▶ **RECORDS FOR THIS EXERCISE**

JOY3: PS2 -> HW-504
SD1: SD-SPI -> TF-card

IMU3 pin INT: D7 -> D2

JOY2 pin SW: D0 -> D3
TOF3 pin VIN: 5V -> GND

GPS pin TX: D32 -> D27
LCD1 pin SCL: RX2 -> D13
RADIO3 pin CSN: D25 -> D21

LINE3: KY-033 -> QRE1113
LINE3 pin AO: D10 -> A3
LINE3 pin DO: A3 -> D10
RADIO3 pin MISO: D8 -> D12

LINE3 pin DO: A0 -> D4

▶ **ASSIGNMENT**
Copy the entries word for word.

▶ **SOLUTION FOR THIS TASK**
JOY3: PS2 -> HW-504
SD1: SD-SPI -> TF-card

IMU3 pin INT: D7 -> D2

JOY2 pin SW: D0 -> D3
TOF3 pin VIN: 5V -> GND

GPS pin TX: D32 -> D27
LCD1 pin SCL: RX2 -> D13
RADIO3 pin CSN: D25 -> D21

LINE3: KY-033 -> QRE1113
LINE3 pin AO: D10 -> A3
LINE3 pin DO: A3 -> D10
RADIO3 pin MISO: D8 -> D12

LINE3 pin DO: A0 -> D4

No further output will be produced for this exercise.